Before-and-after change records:

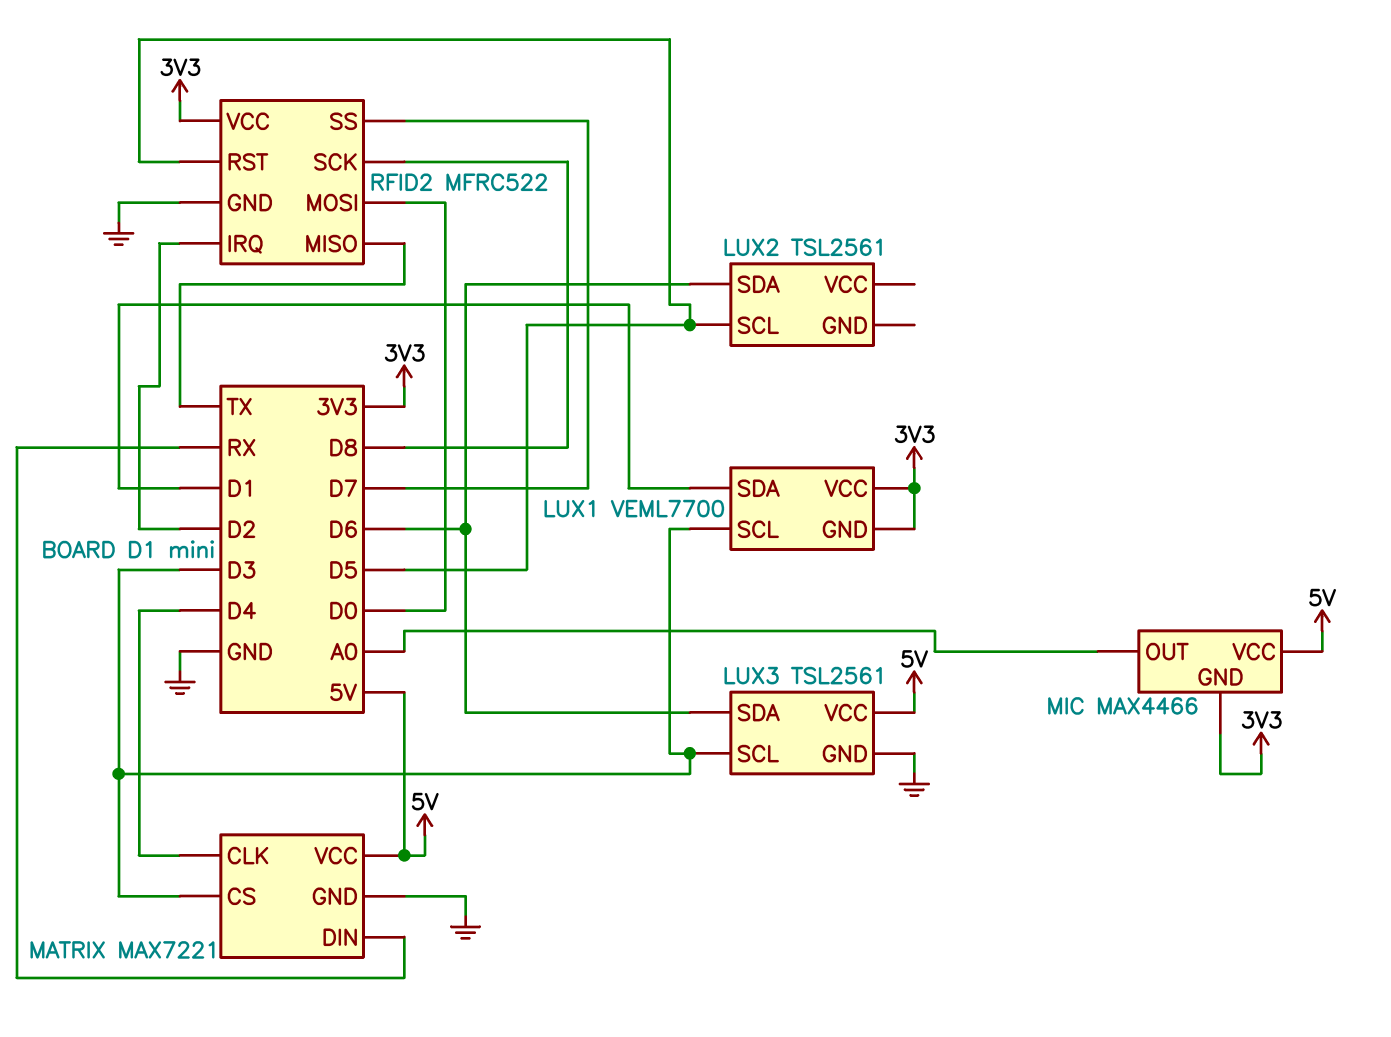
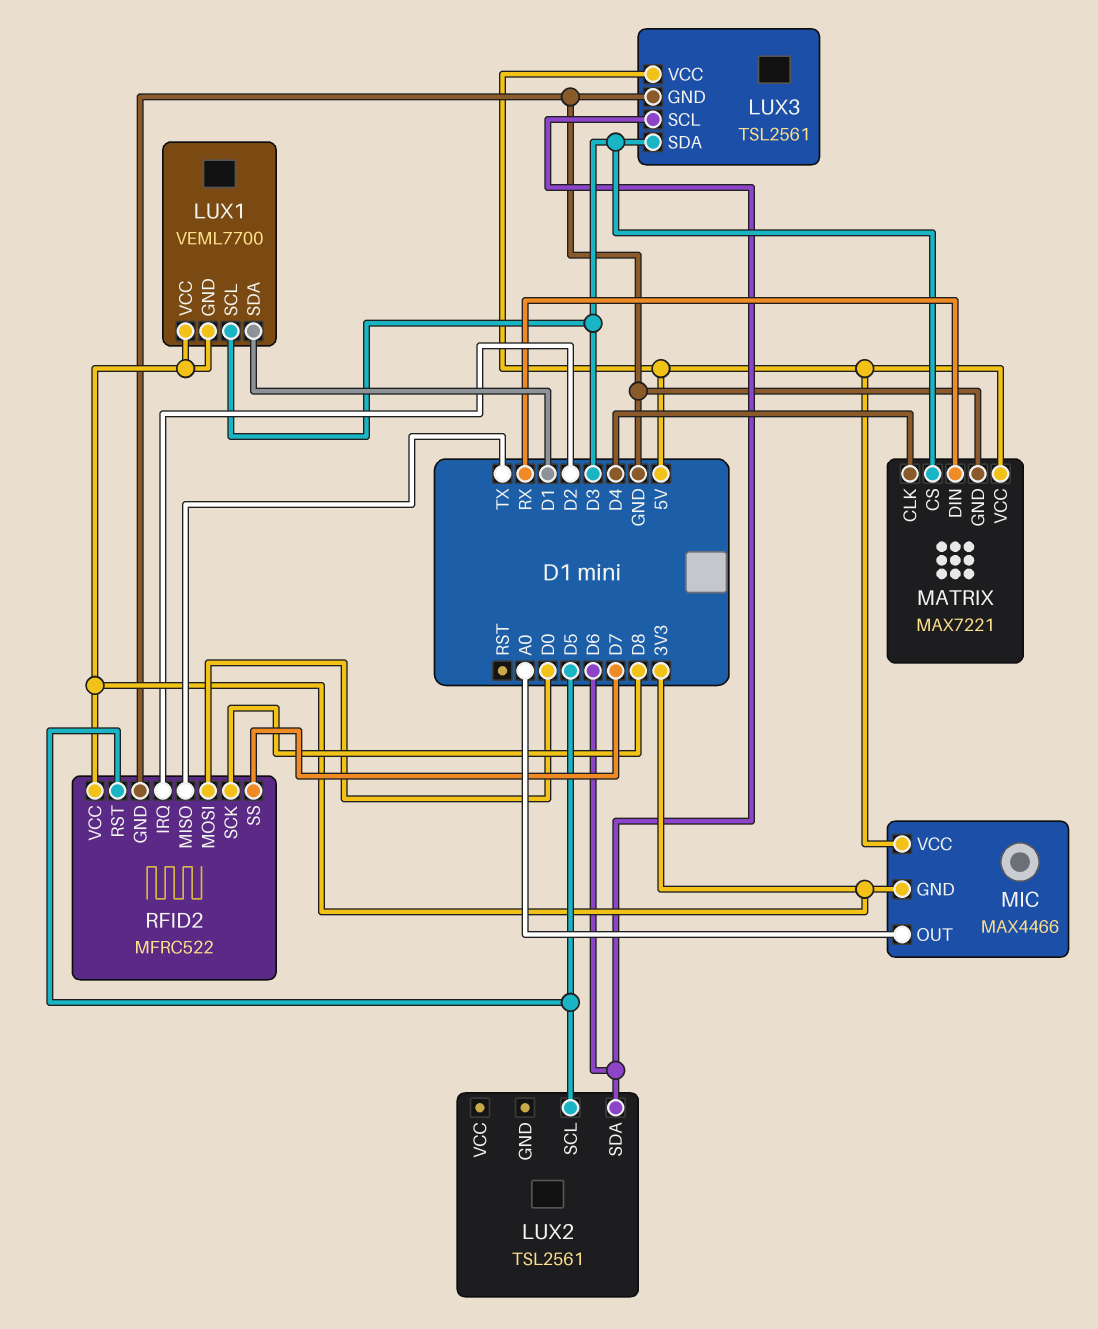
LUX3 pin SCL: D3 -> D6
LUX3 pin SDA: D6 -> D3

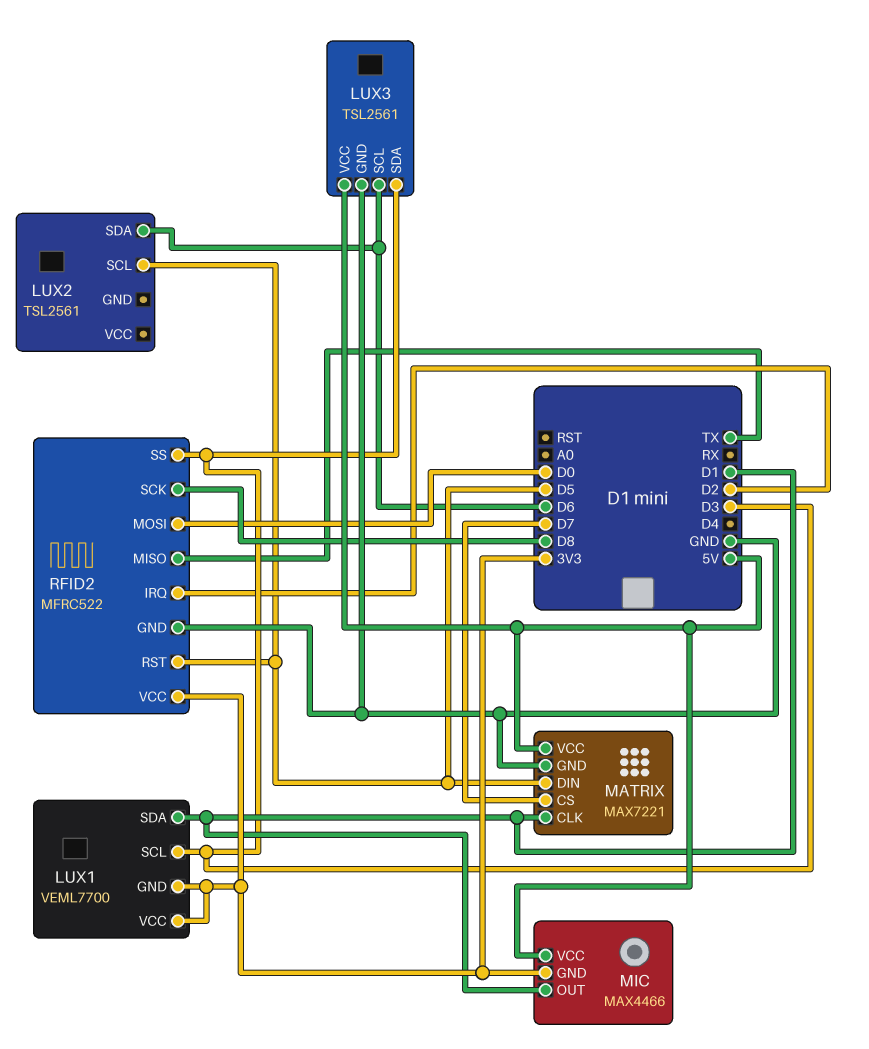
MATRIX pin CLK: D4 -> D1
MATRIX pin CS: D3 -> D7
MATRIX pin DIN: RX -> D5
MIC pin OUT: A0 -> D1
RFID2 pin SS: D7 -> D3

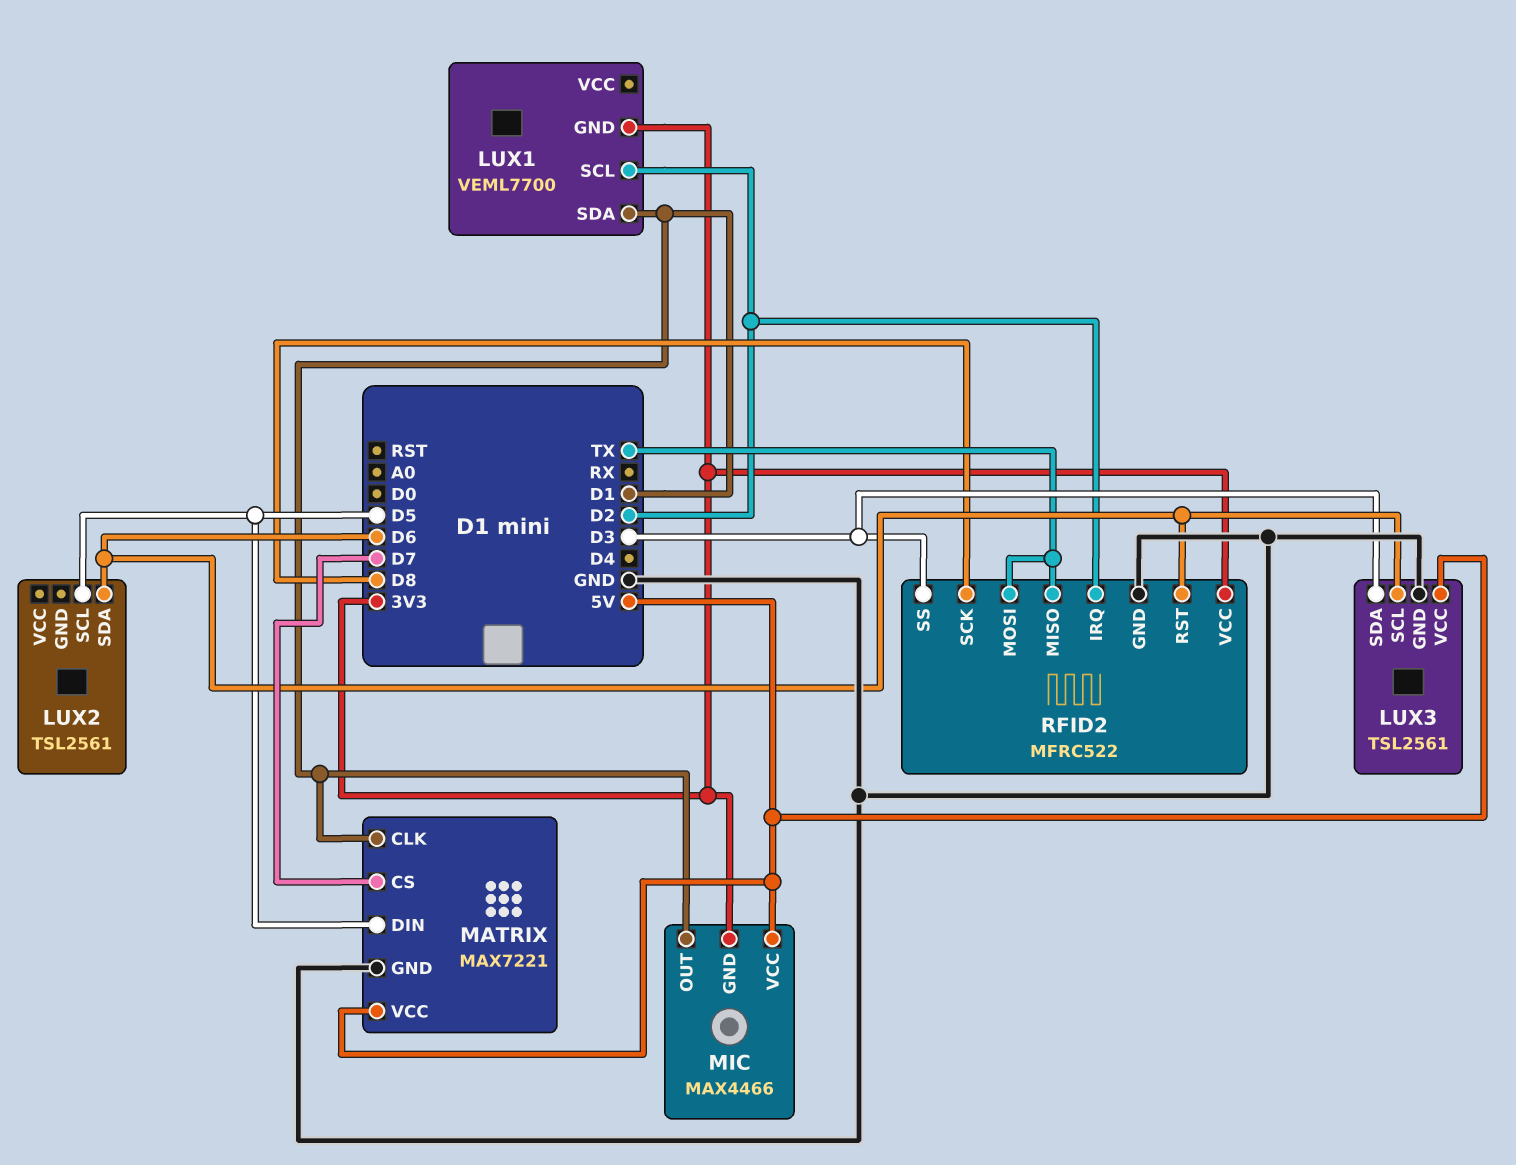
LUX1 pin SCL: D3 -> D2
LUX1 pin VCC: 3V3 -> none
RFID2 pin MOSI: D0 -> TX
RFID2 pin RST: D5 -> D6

§ What you need to do:
Can you retype every record above exactly, leaving out the pictures?

§ Solution to this problem:
LUX3 pin SCL: D3 -> D6
LUX3 pin SDA: D6 -> D3

MATRIX pin CLK: D4 -> D1
MATRIX pin CS: D3 -> D7
MATRIX pin DIN: RX -> D5
MIC pin OUT: A0 -> D1
RFID2 pin SS: D7 -> D3

LUX1 pin SCL: D3 -> D2
LUX1 pin VCC: 3V3 -> none
RFID2 pin MOSI: D0 -> TX
RFID2 pin RST: D5 -> D6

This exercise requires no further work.